Your task is to print all of the data below exactly, with no pictures included.
[[ Data to use open ]]
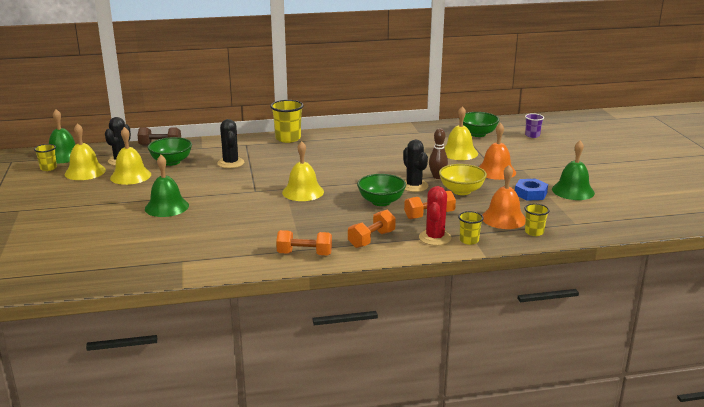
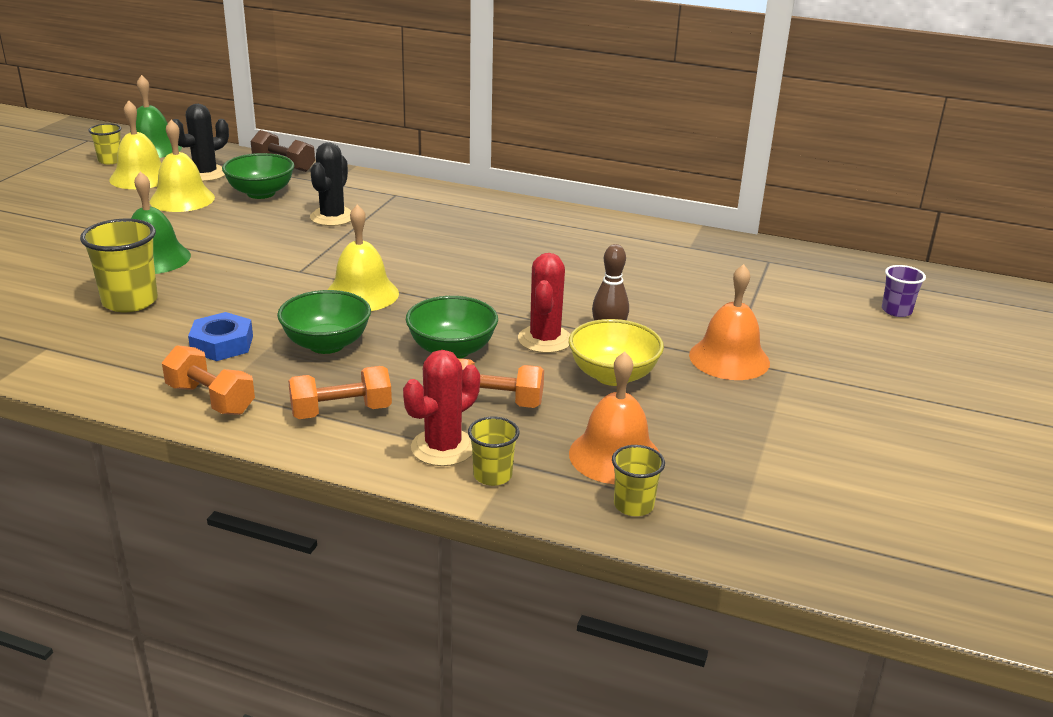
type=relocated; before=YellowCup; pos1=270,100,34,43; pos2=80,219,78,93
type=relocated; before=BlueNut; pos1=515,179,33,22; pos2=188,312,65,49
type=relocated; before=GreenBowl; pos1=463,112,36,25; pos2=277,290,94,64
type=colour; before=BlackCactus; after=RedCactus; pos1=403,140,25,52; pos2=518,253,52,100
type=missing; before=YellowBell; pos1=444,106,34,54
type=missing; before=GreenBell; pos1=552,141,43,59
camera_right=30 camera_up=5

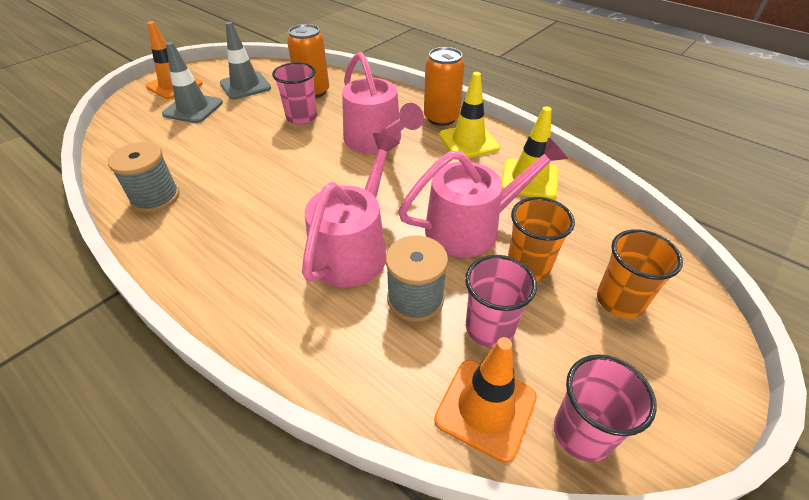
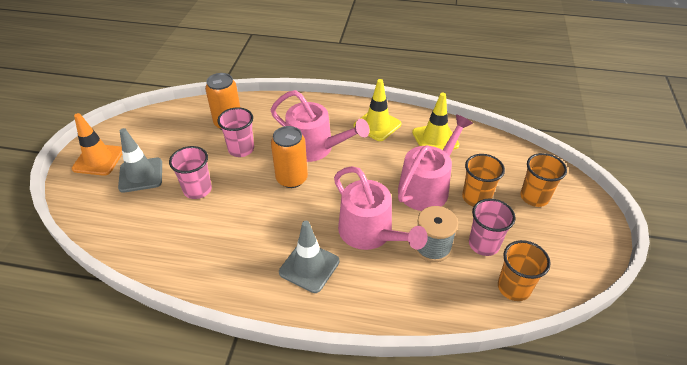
type=relocated; before=PinkCup; pos1=554,354,103,108; pos2=169,146,43,53
type=relocated; before=OrangeCan; pos1=424,47,41,79; pos2=271,126,37,62
type=relocated; before=GreyTrafficCone; pos1=220,22,51,77; pos2=279,221,61,72
type=spun; before=PinkWateringCan; pos1=302,133,98,154; pos2=334,166,94,84; turn=150
type=exchanged; before=OrangeTrafficCone; after=OrangeCup; pos1=434,337,103,126; pos2=498,240,53,61
type=missing; before=GreySpool; pos1=108,142,72,71
camera_right=-30 camera_up=0

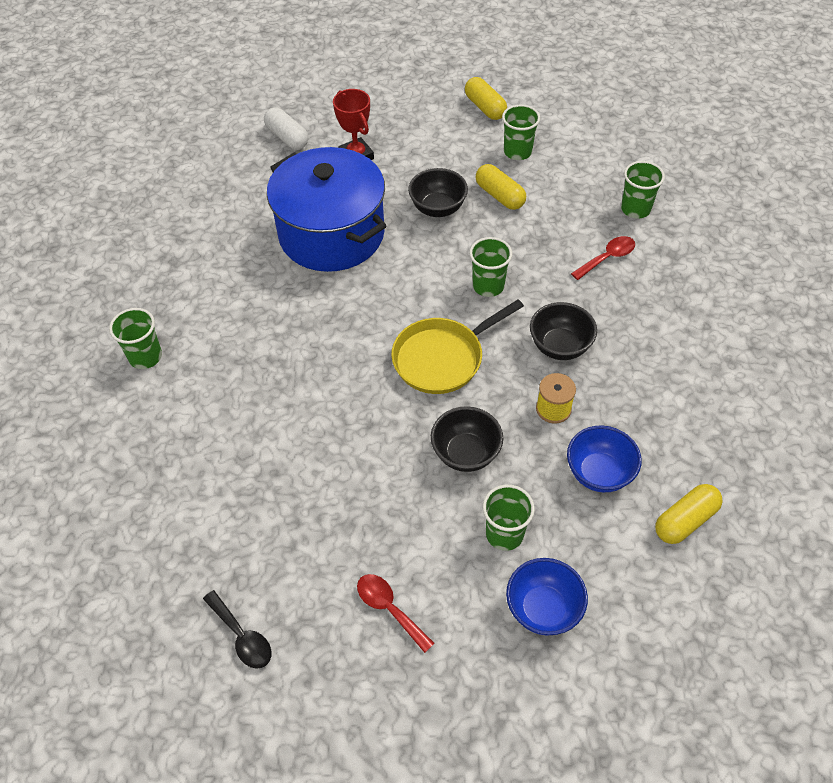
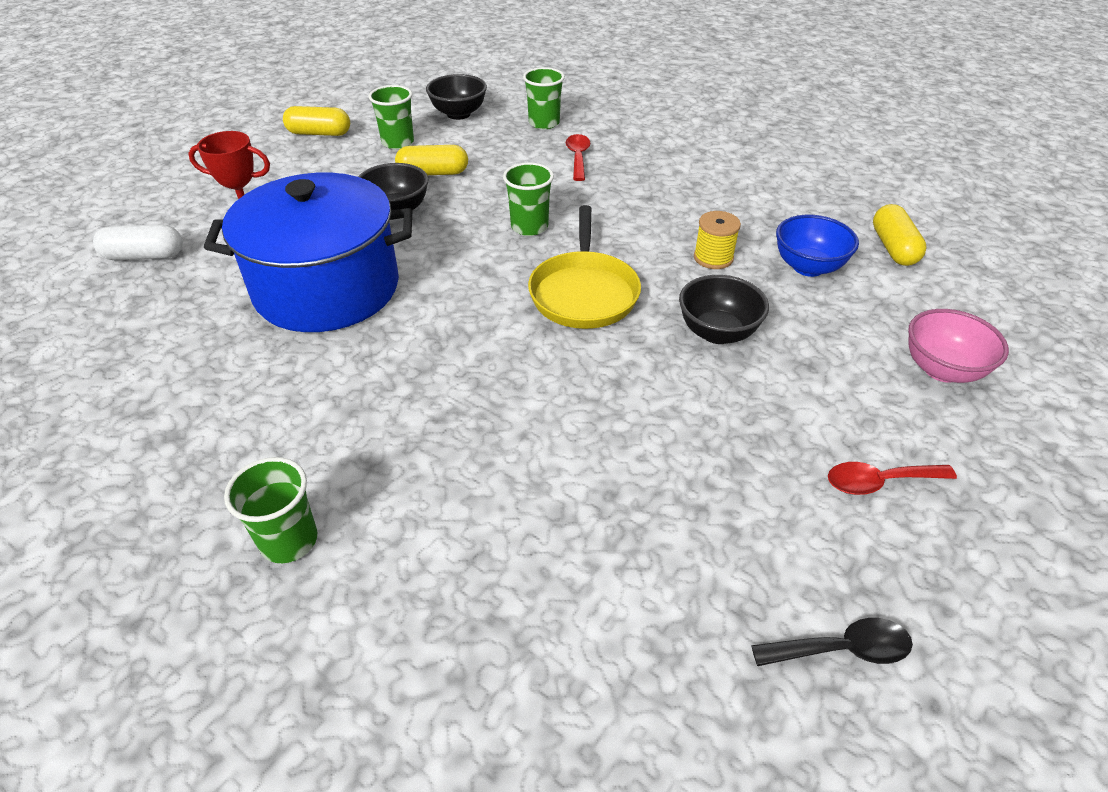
type=relocated; before=BlackBowl; pos1=530,302,67,58; pos2=426,74,61,46
type=colour; before=BlueBowl; after=PinkBowl; pos1=506,558,82,78; pos2=908,309,101,74
type=missing; before=GreenCup; pos1=483,484,52,67
camera_right=-55 camera_up=-10

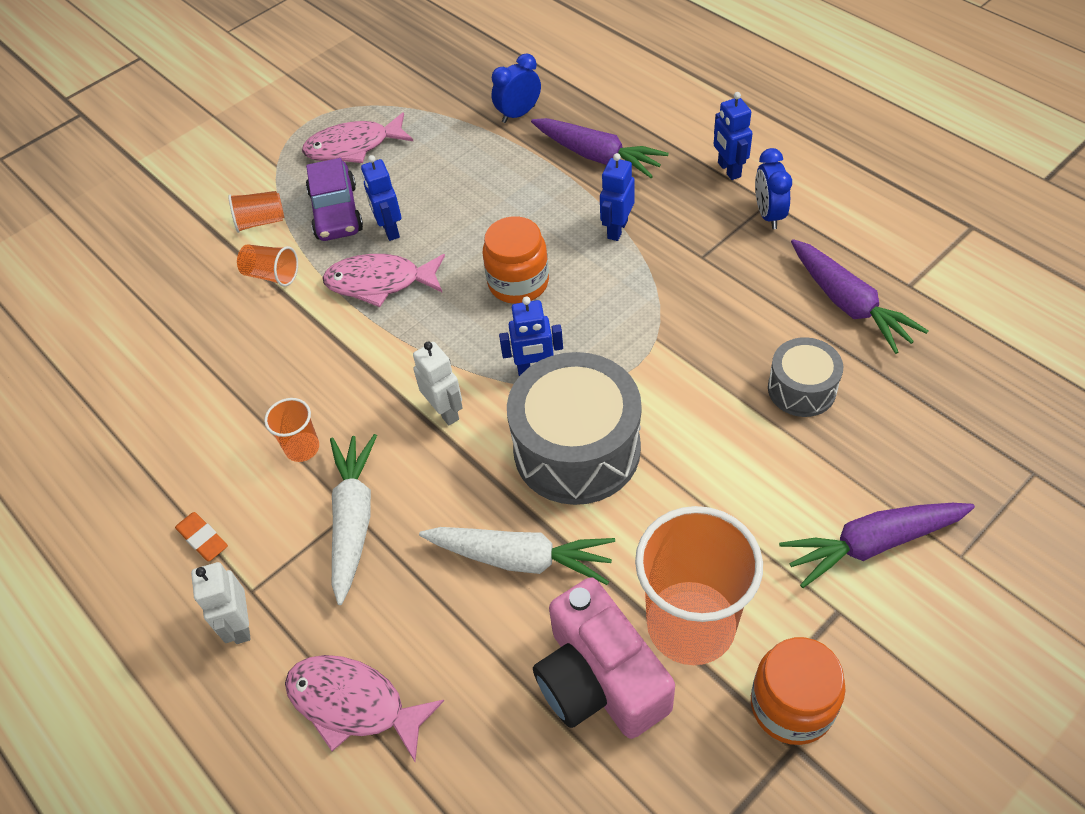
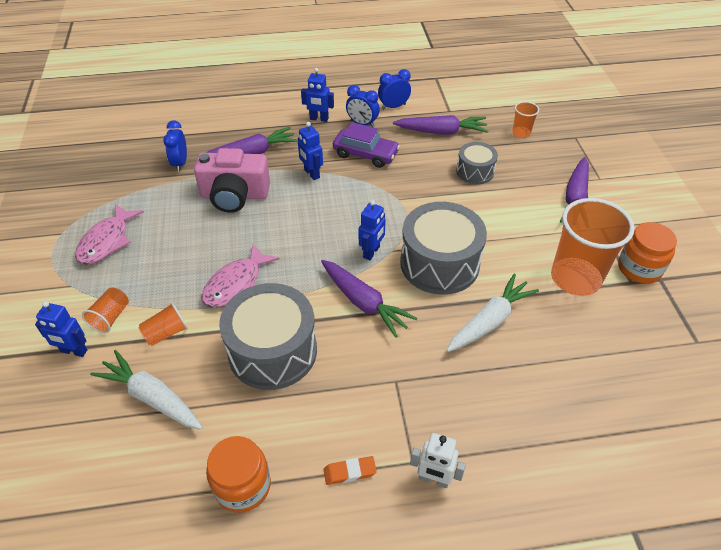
type=relocated; before=BlueRobot; pos1=361,155,40,86; pos2=35,301,52,56
type=relocated; before=WhiteCarrot; pos1=330,434,47,171; pos2=90,350,113,80
type=relocated; before=PinkCamera; pos1=533,577,142,162; pos2=194,148,76,65
type=relocated; before=OrangeJar; pos1=483,216,66,88; pos2=206,436,65,77
type=appeared; after=GreyDrum; pos2=219,283,98,107
type=exchanged; before=WhiteRobot; after=PurpleCarrot; pos1=413,342,50,83; pos2=321,260,96,78
type=relocated; before=PurpleCar; pos1=306,158,57,83; pos2=333,122,67,46
type=appeared; after=BlueClock; pos2=378,69,33,41
type=relocated; before=OrangeCup; pos1=264,398,55,64; pos2=512,101,27,37
type=missing; before=PinkFish; pos1=285,655,159,107
camera_right=-60 camera_up=-5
[[ Data to use closed ]]
:: Solution to this task ::
type=relocated; before=YellowCup; pos1=270,100,34,43; pos2=80,219,78,93
type=relocated; before=BlueNut; pos1=515,179,33,22; pos2=188,312,65,49
type=relocated; before=GreenBowl; pos1=463,112,36,25; pos2=277,290,94,64
type=colour; before=BlackCactus; after=RedCactus; pos1=403,140,25,52; pos2=518,253,52,100
type=missing; before=YellowBell; pos1=444,106,34,54
type=missing; before=GreenBell; pos1=552,141,43,59
camera_right=30 camera_up=5

type=relocated; before=PinkCup; pos1=554,354,103,108; pos2=169,146,43,53
type=relocated; before=OrangeCan; pos1=424,47,41,79; pos2=271,126,37,62
type=relocated; before=GreyTrafficCone; pos1=220,22,51,77; pos2=279,221,61,72
type=spun; before=PinkWateringCan; pos1=302,133,98,154; pos2=334,166,94,84; turn=150
type=exchanged; before=OrangeTrafficCone; after=OrangeCup; pos1=434,337,103,126; pos2=498,240,53,61
type=missing; before=GreySpool; pos1=108,142,72,71
camera_right=-30 camera_up=0

type=relocated; before=BlackBowl; pos1=530,302,67,58; pos2=426,74,61,46
type=colour; before=BlueBowl; after=PinkBowl; pos1=506,558,82,78; pos2=908,309,101,74
type=missing; before=GreenCup; pos1=483,484,52,67
camera_right=-55 camera_up=-10

type=relocated; before=BlueRobot; pos1=361,155,40,86; pos2=35,301,52,56
type=relocated; before=WhiteCarrot; pos1=330,434,47,171; pos2=90,350,113,80
type=relocated; before=PinkCamera; pos1=533,577,142,162; pos2=194,148,76,65
type=relocated; before=OrangeJar; pos1=483,216,66,88; pos2=206,436,65,77
type=appeared; after=GreyDrum; pos2=219,283,98,107
type=exchanged; before=WhiteRobot; after=PurpleCarrot; pos1=413,342,50,83; pos2=321,260,96,78
type=relocated; before=PurpleCar; pos1=306,158,57,83; pos2=333,122,67,46
type=appeared; after=BlueClock; pos2=378,69,33,41
type=relocated; before=OrangeCup; pos1=264,398,55,64; pos2=512,101,27,37
type=missing; before=PinkFish; pos1=285,655,159,107
camera_right=-60 camera_up=-5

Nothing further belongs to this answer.